Problem statement: Start at the line below containing "(639, 240) = (698, 409): orange" and stop at the line containing "camera: 10 degrees right, 35 degrees up". Repeat every line of that stretch exactly, and nothing outside it.

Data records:
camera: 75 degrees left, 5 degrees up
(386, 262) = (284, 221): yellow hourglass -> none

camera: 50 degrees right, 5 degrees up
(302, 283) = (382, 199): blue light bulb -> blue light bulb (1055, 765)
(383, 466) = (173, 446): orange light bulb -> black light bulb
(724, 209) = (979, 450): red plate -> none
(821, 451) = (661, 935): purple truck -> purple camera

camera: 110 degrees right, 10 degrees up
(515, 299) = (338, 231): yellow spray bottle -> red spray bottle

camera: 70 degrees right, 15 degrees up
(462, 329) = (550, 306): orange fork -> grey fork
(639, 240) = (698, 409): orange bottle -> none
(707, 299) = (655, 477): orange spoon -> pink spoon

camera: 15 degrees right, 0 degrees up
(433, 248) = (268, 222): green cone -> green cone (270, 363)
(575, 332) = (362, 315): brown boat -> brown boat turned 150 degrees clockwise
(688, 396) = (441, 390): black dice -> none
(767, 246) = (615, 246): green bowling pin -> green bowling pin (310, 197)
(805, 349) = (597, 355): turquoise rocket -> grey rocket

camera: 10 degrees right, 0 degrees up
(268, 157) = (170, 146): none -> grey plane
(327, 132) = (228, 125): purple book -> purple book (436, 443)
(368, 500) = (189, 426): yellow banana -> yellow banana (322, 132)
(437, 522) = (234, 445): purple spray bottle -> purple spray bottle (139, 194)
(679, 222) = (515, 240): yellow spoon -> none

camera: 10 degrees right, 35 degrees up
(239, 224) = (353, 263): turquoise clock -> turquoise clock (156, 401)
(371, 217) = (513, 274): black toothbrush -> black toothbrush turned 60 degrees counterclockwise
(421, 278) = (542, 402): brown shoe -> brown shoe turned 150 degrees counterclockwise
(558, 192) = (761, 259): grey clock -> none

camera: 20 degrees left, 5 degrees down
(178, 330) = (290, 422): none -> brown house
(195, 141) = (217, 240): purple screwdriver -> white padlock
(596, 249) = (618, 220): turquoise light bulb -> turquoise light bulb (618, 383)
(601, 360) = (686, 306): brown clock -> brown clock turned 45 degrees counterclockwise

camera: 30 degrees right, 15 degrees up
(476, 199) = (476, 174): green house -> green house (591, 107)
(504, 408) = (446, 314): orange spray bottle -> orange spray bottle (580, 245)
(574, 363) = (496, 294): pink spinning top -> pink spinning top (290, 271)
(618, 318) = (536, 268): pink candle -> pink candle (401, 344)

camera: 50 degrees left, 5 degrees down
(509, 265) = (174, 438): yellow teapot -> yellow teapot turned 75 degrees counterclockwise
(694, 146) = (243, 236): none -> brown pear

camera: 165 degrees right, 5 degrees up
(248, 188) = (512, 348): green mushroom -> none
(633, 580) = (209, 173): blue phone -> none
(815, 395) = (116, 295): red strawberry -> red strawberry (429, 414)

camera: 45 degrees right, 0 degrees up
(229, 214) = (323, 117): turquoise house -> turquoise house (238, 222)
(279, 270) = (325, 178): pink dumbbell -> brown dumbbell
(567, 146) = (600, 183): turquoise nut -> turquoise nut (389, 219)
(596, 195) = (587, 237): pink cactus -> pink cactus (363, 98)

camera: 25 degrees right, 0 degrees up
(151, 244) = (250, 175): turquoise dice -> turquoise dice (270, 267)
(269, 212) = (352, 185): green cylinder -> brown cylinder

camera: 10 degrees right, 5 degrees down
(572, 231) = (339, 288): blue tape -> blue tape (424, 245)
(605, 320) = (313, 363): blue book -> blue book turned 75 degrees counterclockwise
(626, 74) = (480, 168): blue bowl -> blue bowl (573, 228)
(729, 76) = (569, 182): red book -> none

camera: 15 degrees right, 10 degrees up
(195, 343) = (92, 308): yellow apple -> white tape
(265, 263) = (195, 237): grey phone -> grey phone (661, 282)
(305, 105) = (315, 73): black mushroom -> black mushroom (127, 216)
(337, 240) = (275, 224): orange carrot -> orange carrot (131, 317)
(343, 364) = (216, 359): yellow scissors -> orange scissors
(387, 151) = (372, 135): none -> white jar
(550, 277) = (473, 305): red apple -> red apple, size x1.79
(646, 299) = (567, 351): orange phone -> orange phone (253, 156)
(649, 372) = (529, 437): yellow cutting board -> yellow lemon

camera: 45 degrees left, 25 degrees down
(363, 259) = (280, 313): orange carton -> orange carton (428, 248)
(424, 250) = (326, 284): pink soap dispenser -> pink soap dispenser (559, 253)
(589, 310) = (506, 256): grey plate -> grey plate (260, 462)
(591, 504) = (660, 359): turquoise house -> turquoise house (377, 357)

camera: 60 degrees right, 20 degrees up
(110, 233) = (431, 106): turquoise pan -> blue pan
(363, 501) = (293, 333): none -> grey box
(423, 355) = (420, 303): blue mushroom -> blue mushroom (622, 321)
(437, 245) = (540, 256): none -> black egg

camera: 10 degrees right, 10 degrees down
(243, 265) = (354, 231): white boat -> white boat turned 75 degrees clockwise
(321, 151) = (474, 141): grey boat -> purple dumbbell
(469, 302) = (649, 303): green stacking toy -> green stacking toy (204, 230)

Solved problem:
(639, 240) = (698, 409): orange bottle -> none
(707, 299) = (655, 477): orange spoon -> pink spoon

camera: 15 degrees right, 0 degrees up
(433, 248) = (268, 222): green cone -> green cone (270, 363)
(575, 332) = (362, 315): brown boat -> brown boat turned 150 degrees clockwise
(688, 396) = (441, 390): black dice -> none
(767, 246) = (615, 246): green bowling pin -> green bowling pin (310, 197)
(805, 349) = (597, 355): turquoise rocket -> grey rocket

camera: 10 degrees right, 0 degrees up
(268, 157) = (170, 146): none -> grey plane
(327, 132) = (228, 125): purple book -> purple book (436, 443)
(368, 500) = (189, 426): yellow banana -> yellow banana (322, 132)
(437, 522) = (234, 445): purple spray bottle -> purple spray bottle (139, 194)
(679, 222) = (515, 240): yellow spoon -> none

camera: 10 degrees right, 35 degrees up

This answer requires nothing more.